# [What is expected]
Please reproduce the listing word for word. Pictures stay out.

# [Stored data]
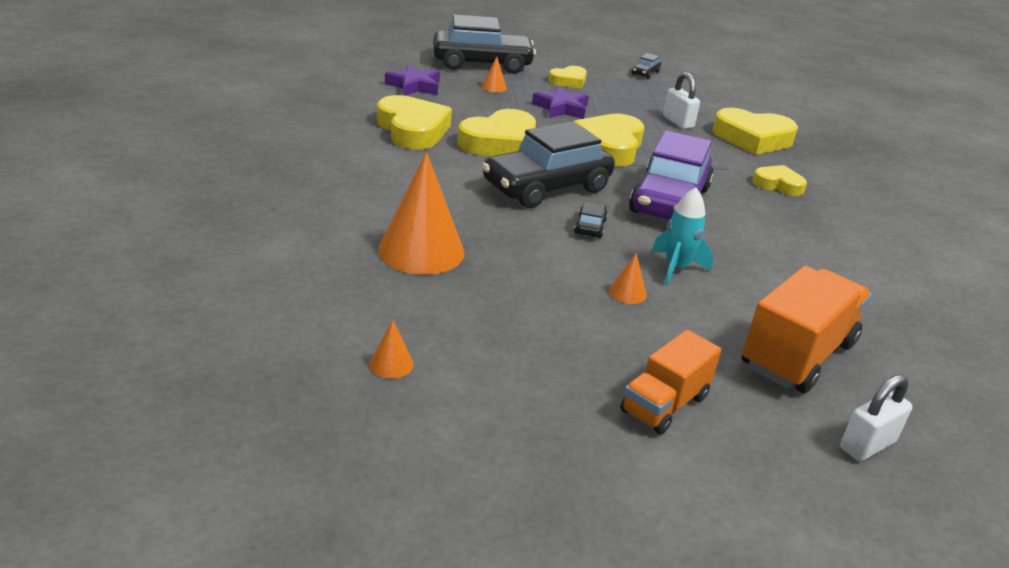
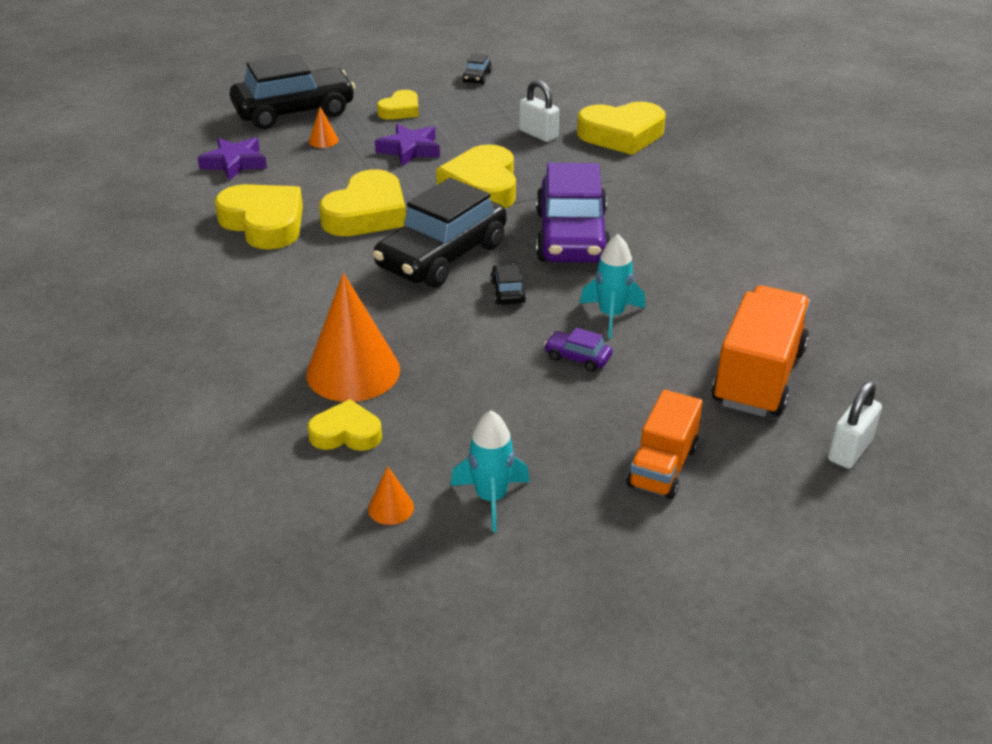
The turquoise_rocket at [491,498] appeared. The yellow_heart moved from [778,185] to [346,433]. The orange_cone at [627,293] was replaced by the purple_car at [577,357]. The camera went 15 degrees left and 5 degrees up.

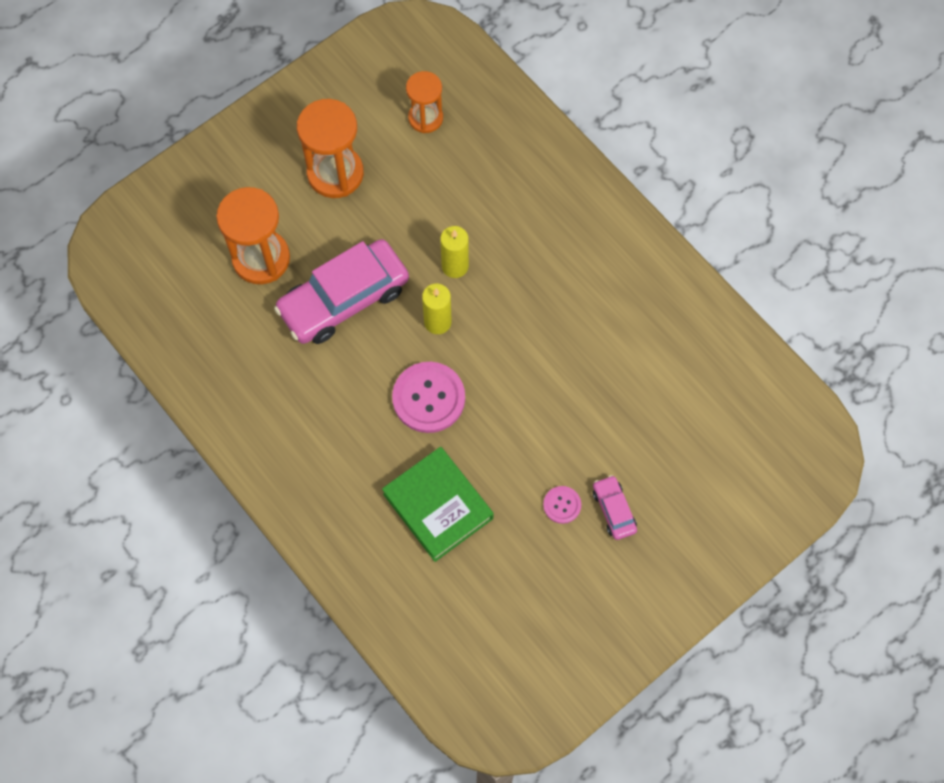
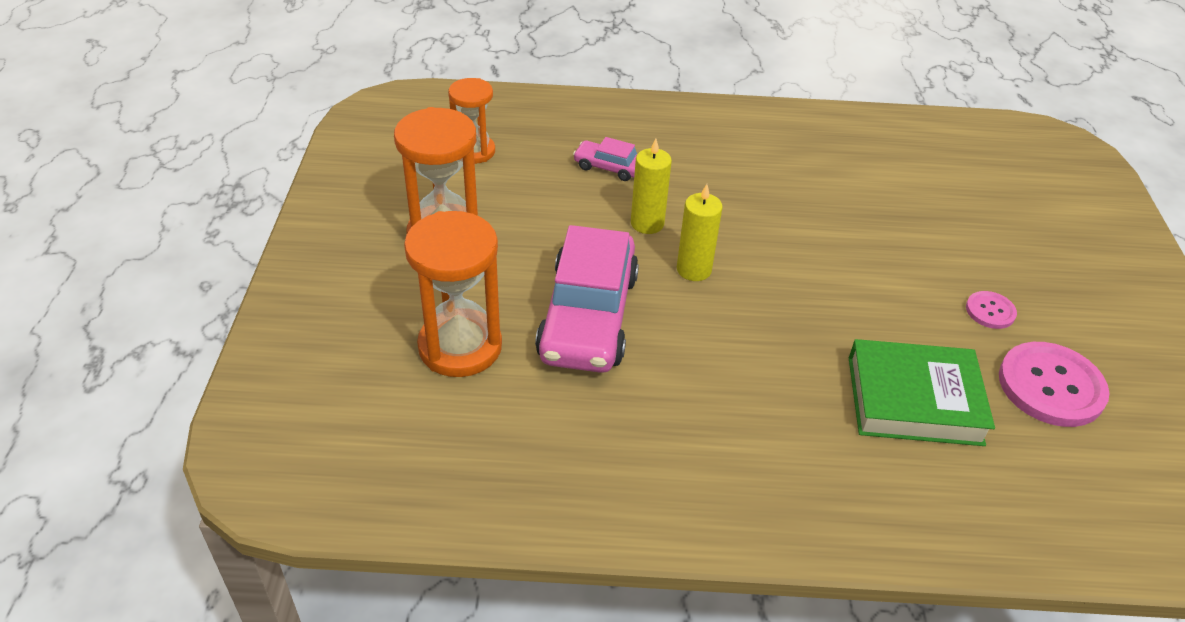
The pink_button moved from [428,398] to [1051,386]. The pink_car moved from [614,510] to [609,167]. The camera went 50 degrees left and 25 degrees down.

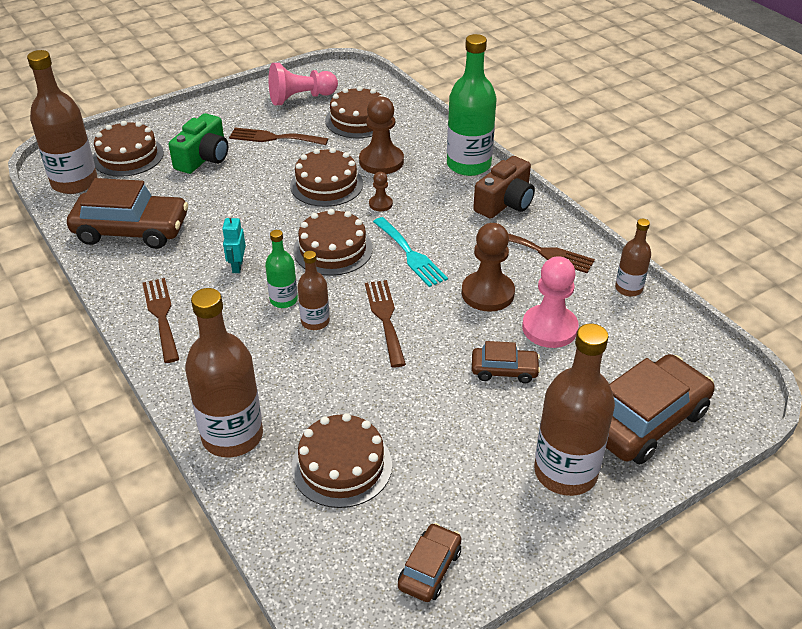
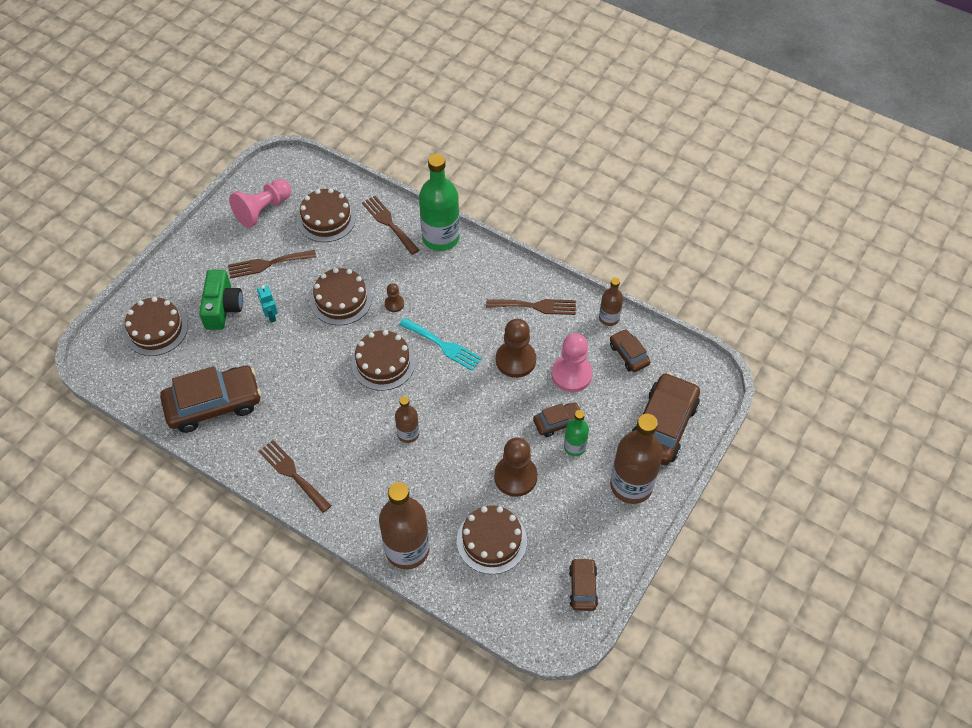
The brown_bottle at [74,182] disappeared. The brown_camera at [505,203] disappeared. The brown_car at [629,354] appeared. The turquoise_robot moved from [237,266] to [270,316]. The green_bottle moved from [283,300] to [574,447]. The brown_pawn moved from [381,161] to [515,477]. The brown_fork moved from [385,318] to [389,223]. The camera went 25 degrees left and 15 degrees up.

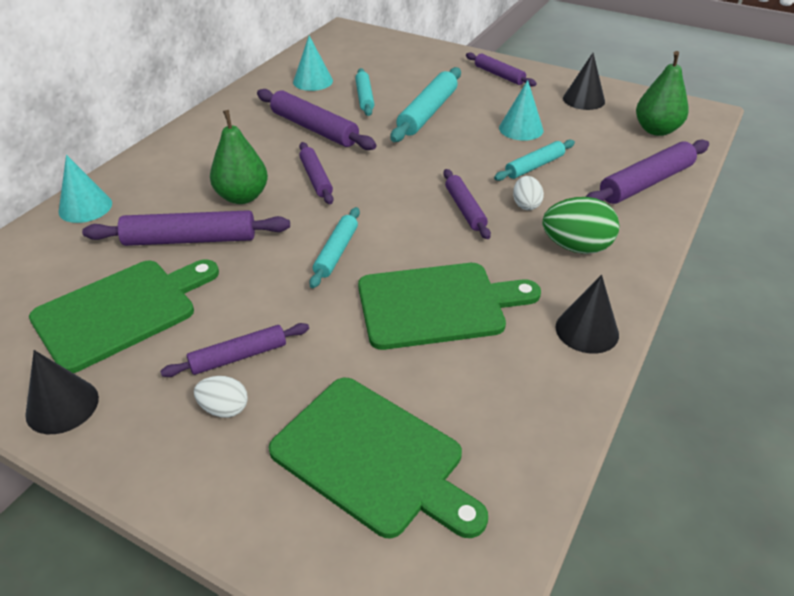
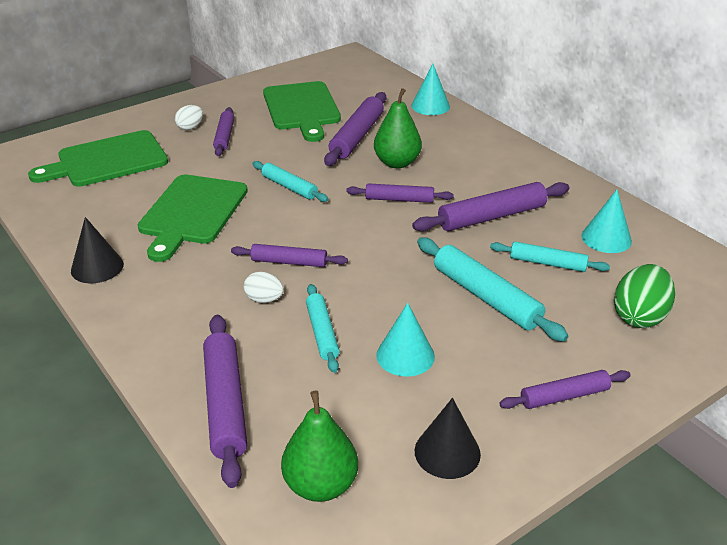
The black_cone at [62,406] disappeared. The green_egg moved from [576,247] to [639,316]. The camera went 115 degrees right and 5 degrees down.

# [Written answer]
The turquoise_rocket at [491,498] appeared. The yellow_heart moved from [778,185] to [346,433]. The orange_cone at [627,293] was replaced by the purple_car at [577,357]. The camera went 15 degrees left and 5 degrees up.

The pink_button moved from [428,398] to [1051,386]. The pink_car moved from [614,510] to [609,167]. The camera went 50 degrees left and 25 degrees down.

The brown_bottle at [74,182] disappeared. The brown_camera at [505,203] disappeared. The brown_car at [629,354] appeared. The turquoise_robot moved from [237,266] to [270,316]. The green_bottle moved from [283,300] to [574,447]. The brown_pawn moved from [381,161] to [515,477]. The brown_fork moved from [385,318] to [389,223]. The camera went 25 degrees left and 15 degrees up.

The black_cone at [62,406] disappeared. The green_egg moved from [576,247] to [639,316]. The camera went 115 degrees right and 5 degrees down.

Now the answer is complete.